Your assignment | Please set down, word for word, the line that contains "IC101 pin RST: N1 -> N14" and every line after it to the end of the entries below, omitting the pictures.

Records from a collection |
BEGIN

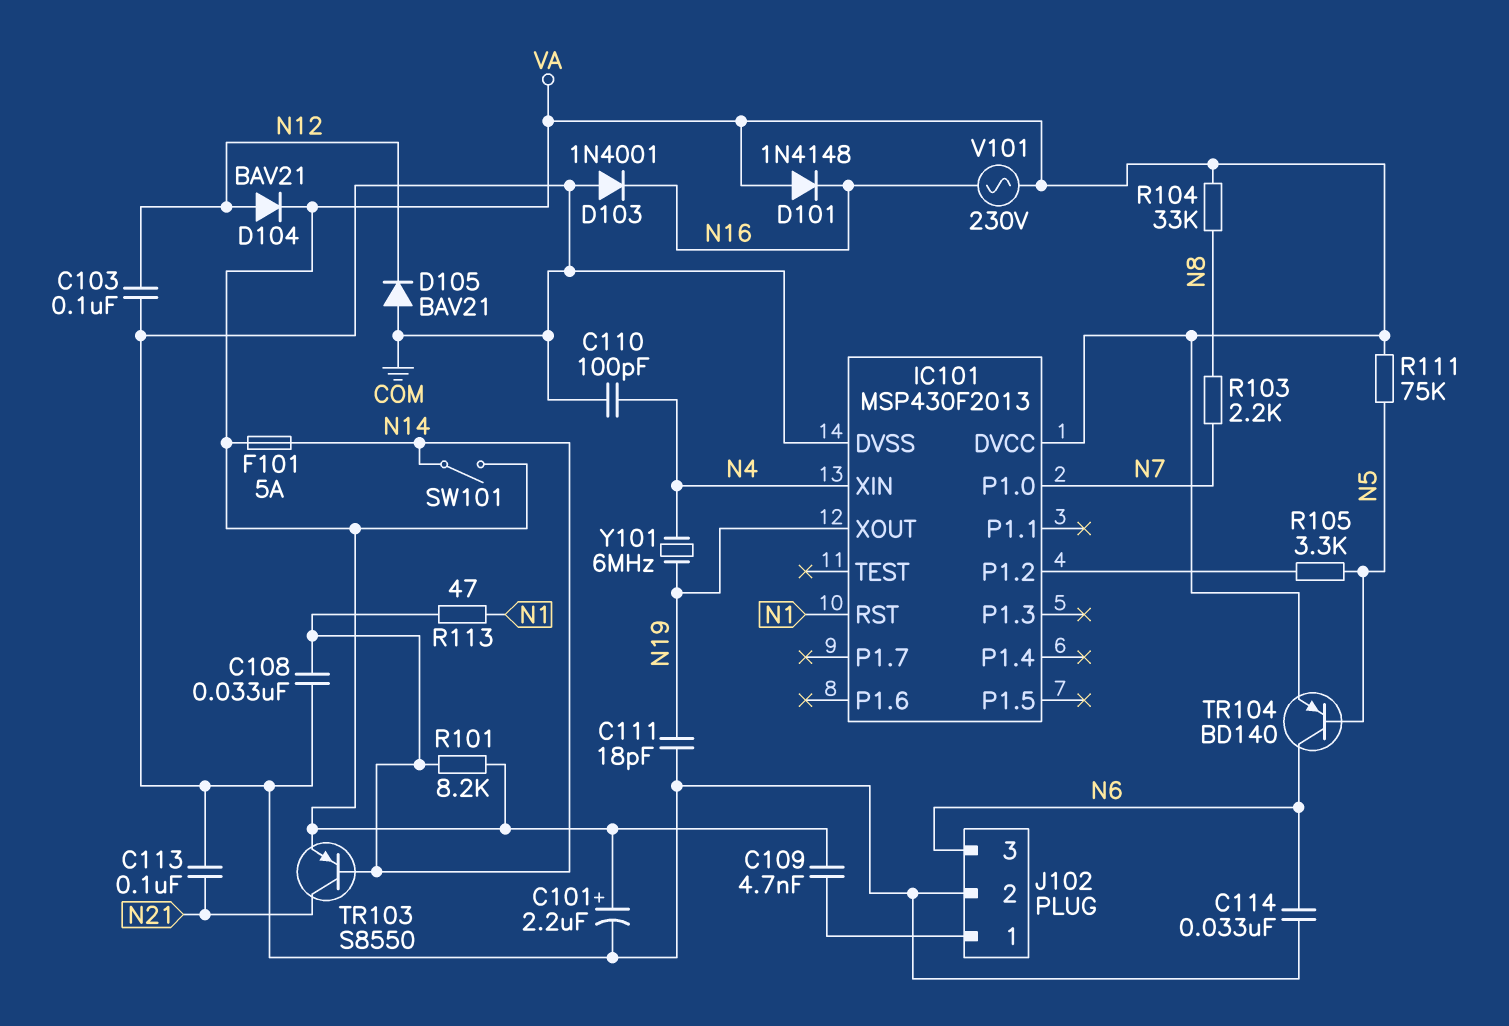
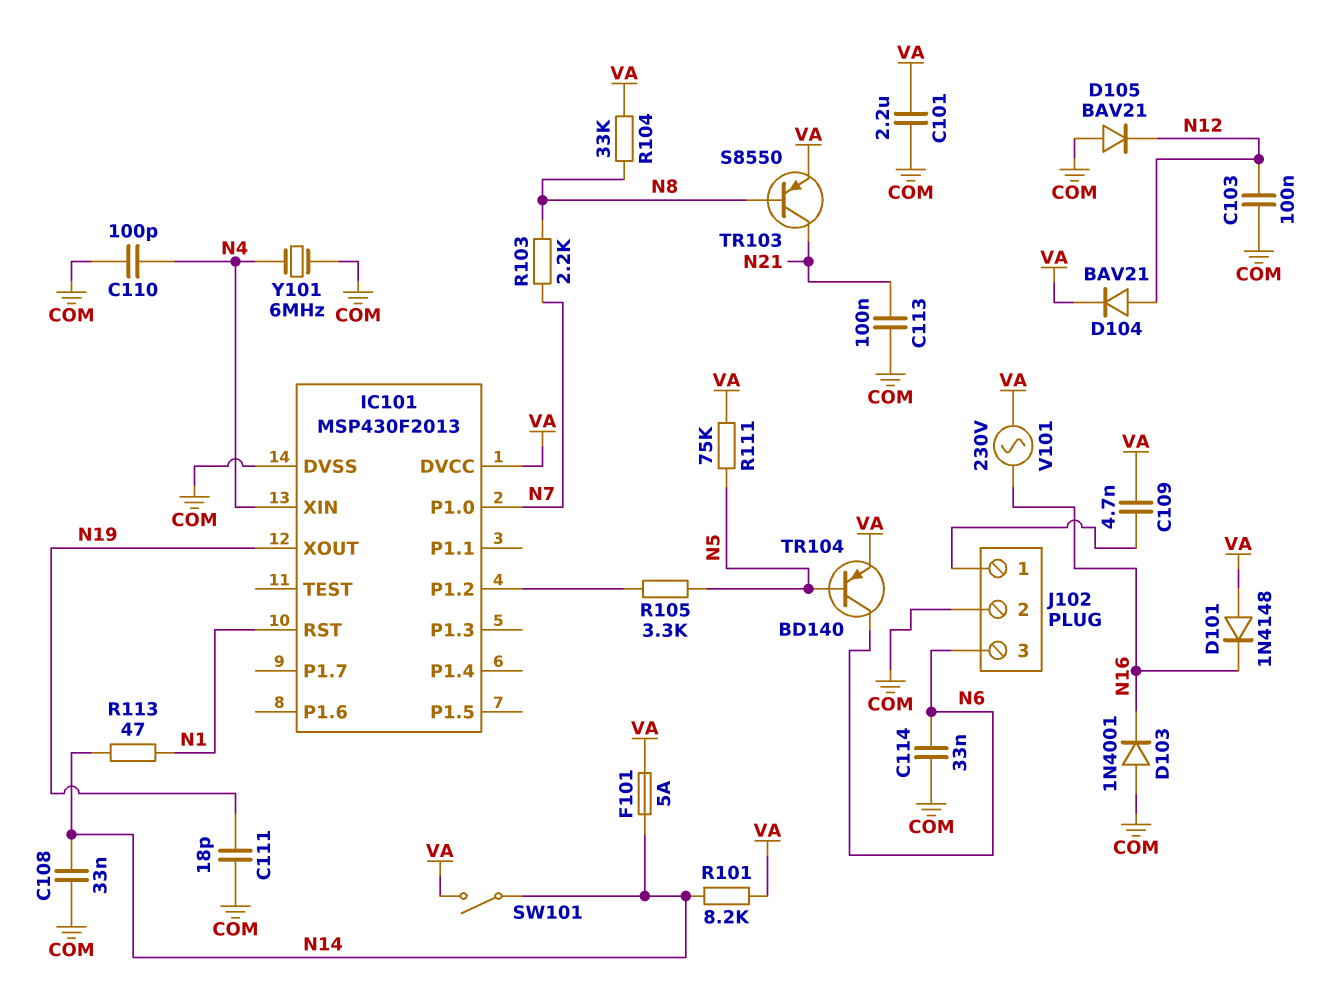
C101: 2.2uF (plus VA, minus COM) -> 2.2uF (COM, VA)
TR103: PNP S8550 (B N14, C N21, E VA) -> PNP S8550 (B N8, C N21, E VA)
Y101: 6MHz (N4, N19) -> 6MHz (COM, N4)

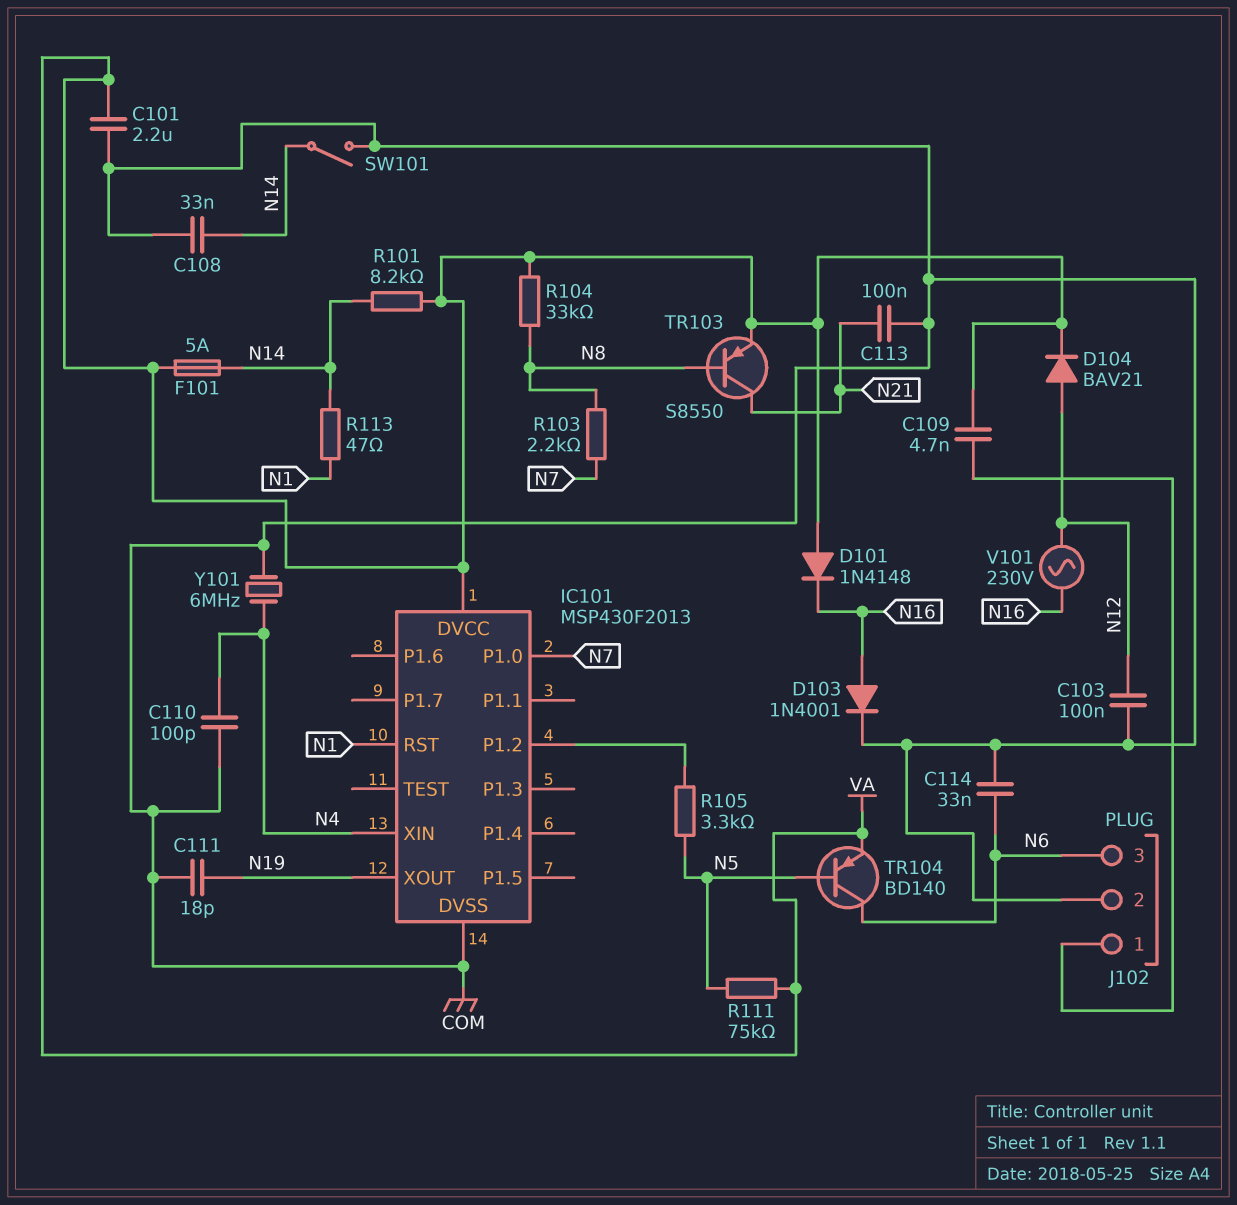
D103: diode 1N4001 (A COM, K N16) -> diode 1N4001 (A N16, K COM)
D105: diode BAV21 (A COM, K N12) -> none
SW101: switch (N14, VA) -> switch (COM, N14)
V101: AC 230V (N16, VA) -> AC 230V (N12, N16)

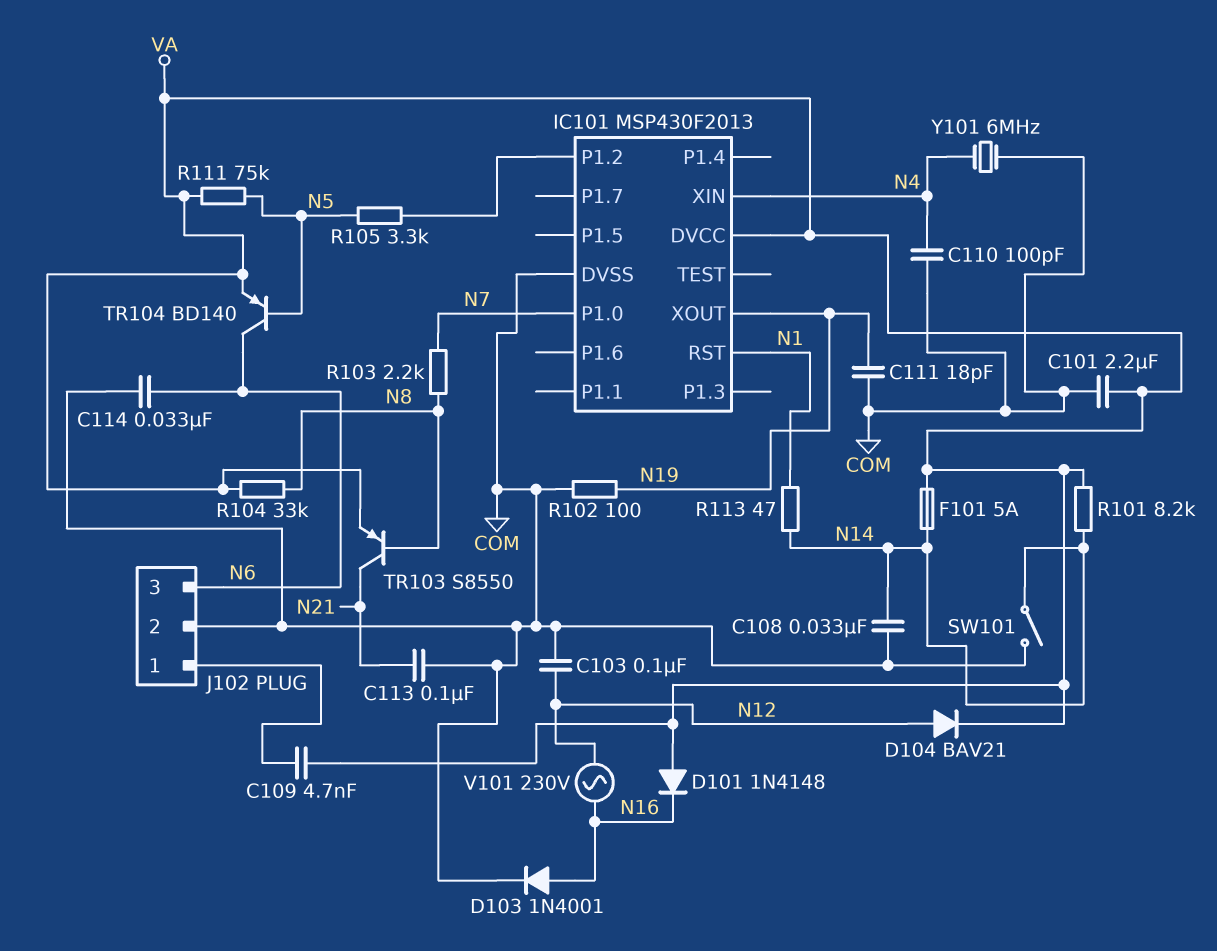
R102: none -> 100 (COM, N19)

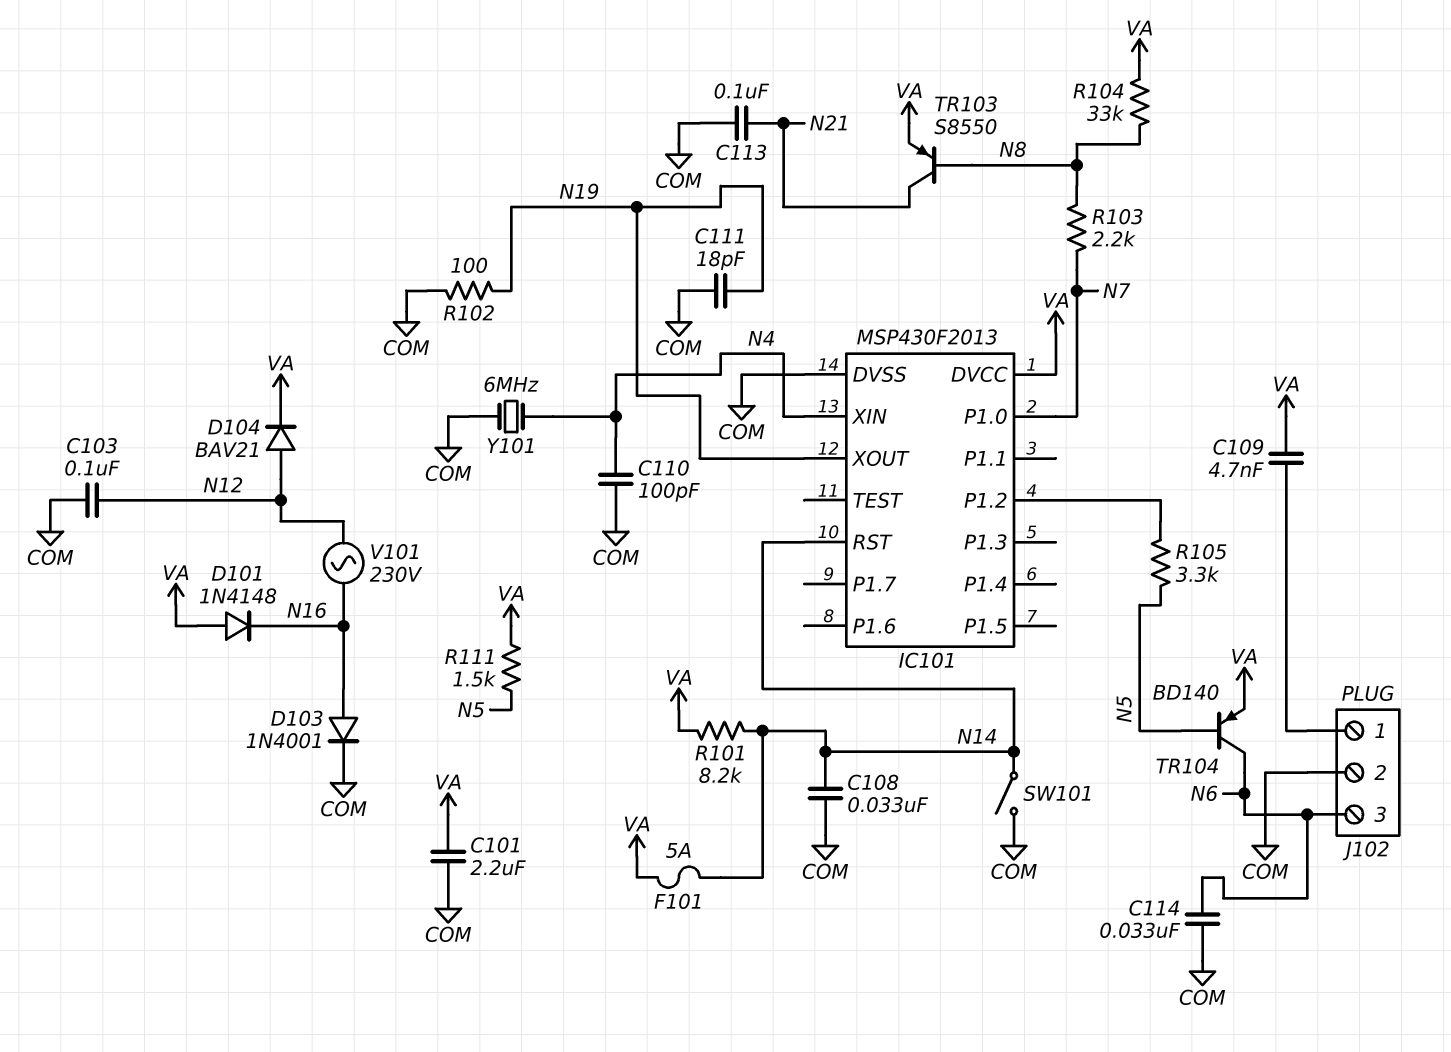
IC101 pin RST: N1 -> N14
R111: 75k (N5, VA) -> 1.5k (N5, VA)
R113: 47 (N1, N14) -> none

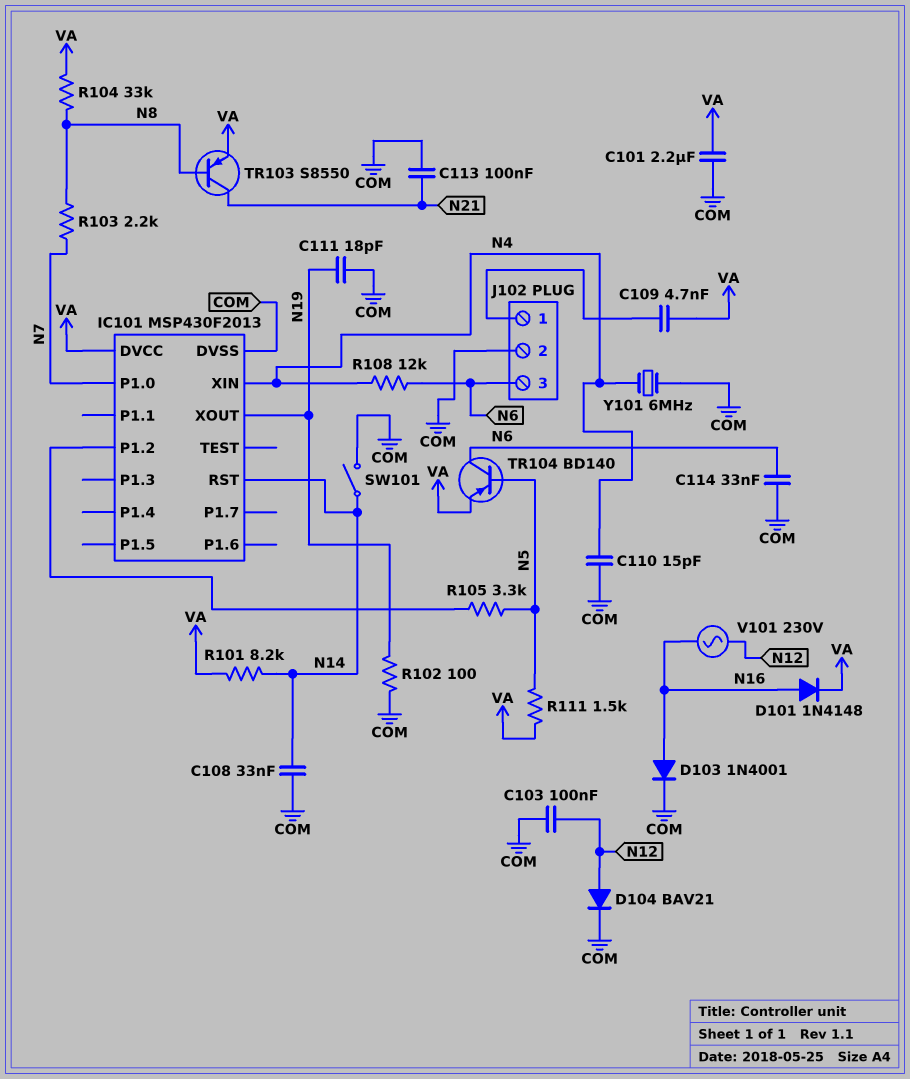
C110: 100pF (COM, N4) -> 15pF (COM, N4)
D101: diode 1N4148 (A VA, K N16) -> diode 1N4148 (A N16, K VA)
D104: diode BAV21 (A N12, K VA) -> diode BAV21 (A N12, K COM)
F101: 5A (N14, VA) -> none
R108: none -> 12k (N4, N6)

END

Answer section |
IC101 pin RST: N1 -> N14
R111: 75k (N5, VA) -> 1.5k (N5, VA)
R113: 47 (N1, N14) -> none

C110: 100pF (COM, N4) -> 15pF (COM, N4)
D101: diode 1N4148 (A VA, K N16) -> diode 1N4148 (A N16, K VA)
D104: diode BAV21 (A N12, K VA) -> diode BAV21 (A N12, K COM)
F101: 5A (N14, VA) -> none
R108: none -> 12k (N4, N6)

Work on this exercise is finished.